• Requirement:
Sort through the data and copy the lines holding the word "pink".

• Data supplied:
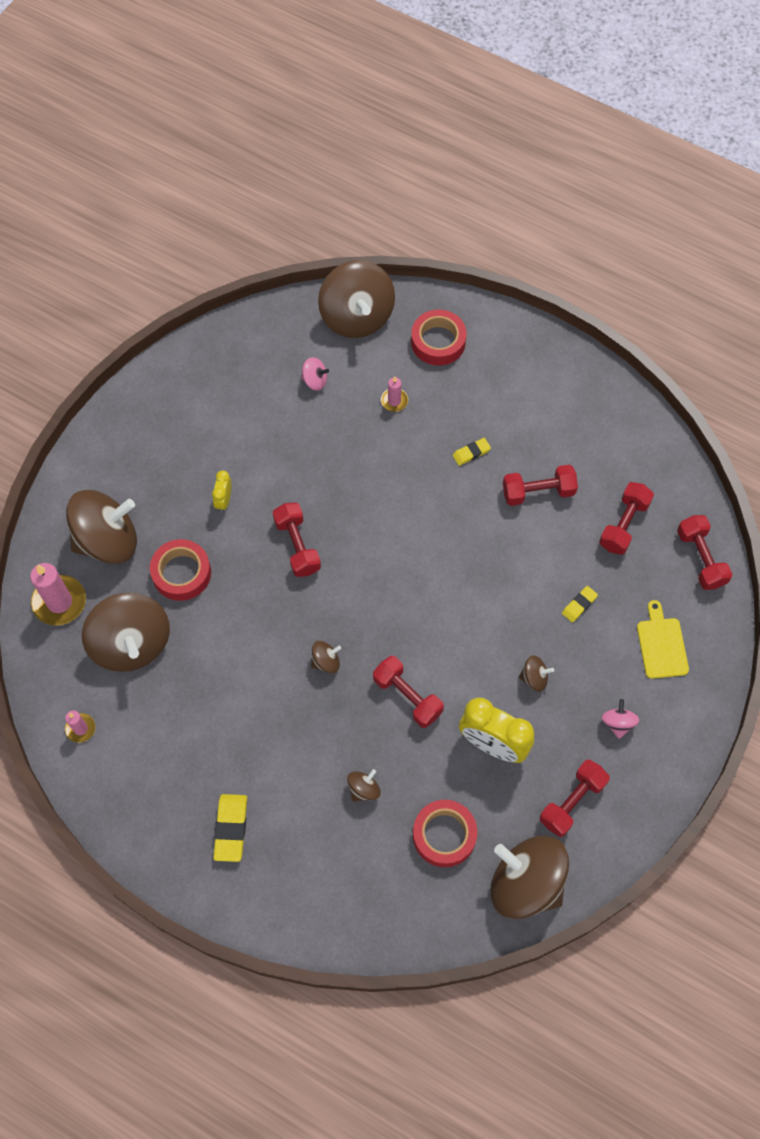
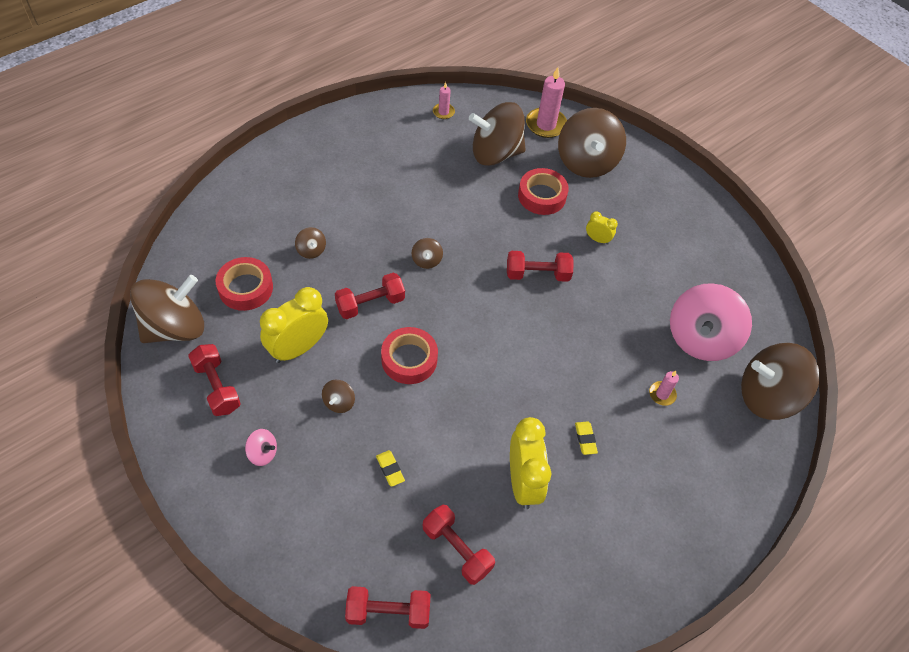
camera: 105 degrees right, 10 degrees down
(231, 828) = (327, 167): yellow eraser -> none
(315, 380) = (700, 338): pink spinning top -> pink spinning top, size x2.37
(438, 342) = (722, 457): red tape -> red tape (409, 359)
(538, 492) = (523, 482): red dumbbell -> yellow clock
(661, 644) = (316, 527): yellow cutting board -> none

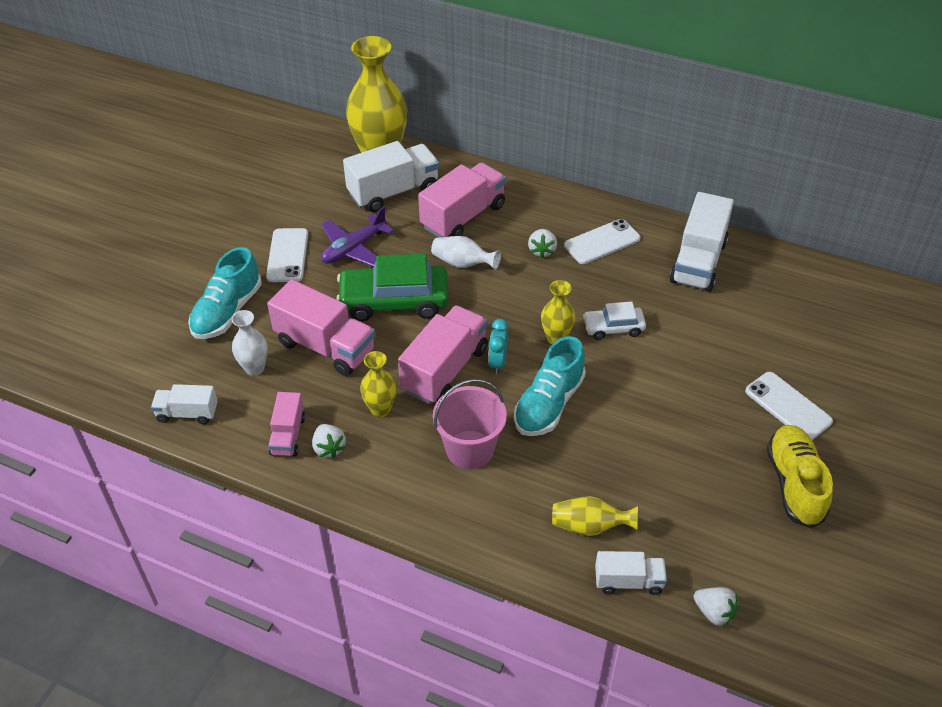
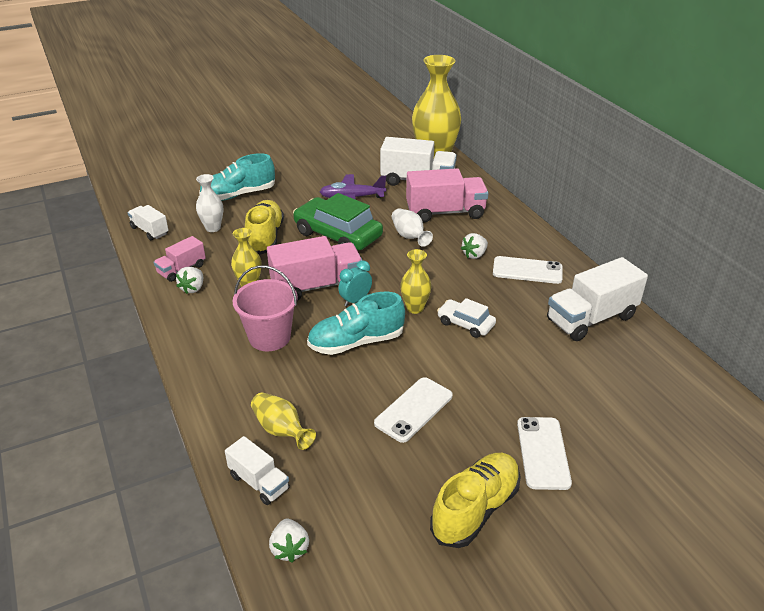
camera: 40 degrees right, 10 degrees down
(288, 255) = (309, 184): white phone -> white phone (414, 410)
(325, 346) = (265, 237): pink truck -> yellow shoe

• Response to the exercise:
(315, 380) = (700, 338): pink spinning top -> pink spinning top, size x2.37
(325, 346) = (265, 237): pink truck -> yellow shoe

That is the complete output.